*Records from a collection*

....

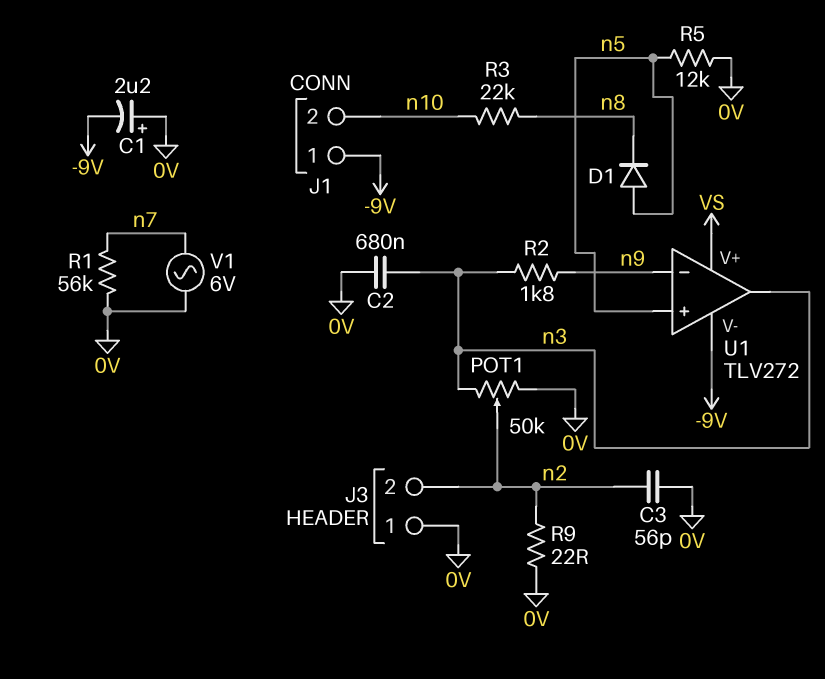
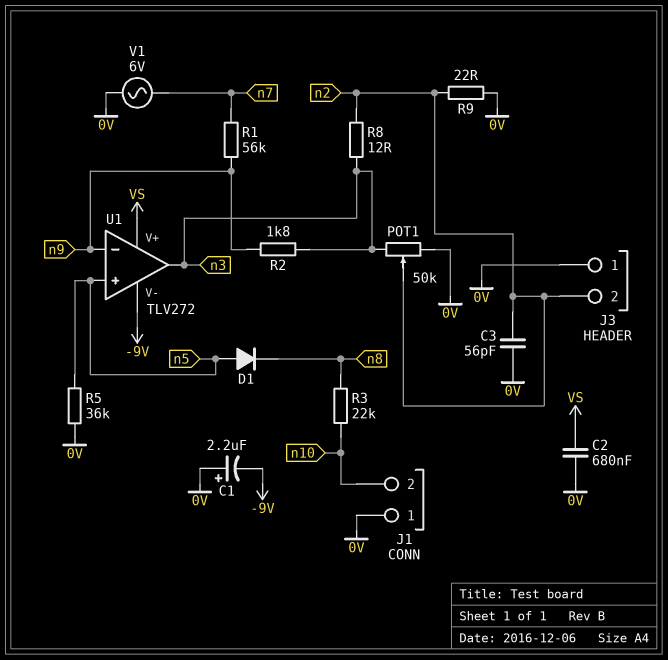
C2: 680nF (0V, n3) -> 680nF (0V, VS)
J1 pin 1: -9V -> 0V
R1: 56k (0V, n7) -> 56k (n7, n9)
R5: 12k (0V, n5) -> 36k (0V, n5)
R8: none -> 12 (n2, n3)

....

*REQUIREMENT*
Pictures are to be dropped, and every record is to be copied exactly.

*REPLY TO THE TASK*
C2: 680nF (0V, n3) -> 680nF (0V, VS)
J1 pin 1: -9V -> 0V
R1: 56k (0V, n7) -> 56k (n7, n9)
R5: 12k (0V, n5) -> 36k (0V, n5)
R8: none -> 12 (n2, n3)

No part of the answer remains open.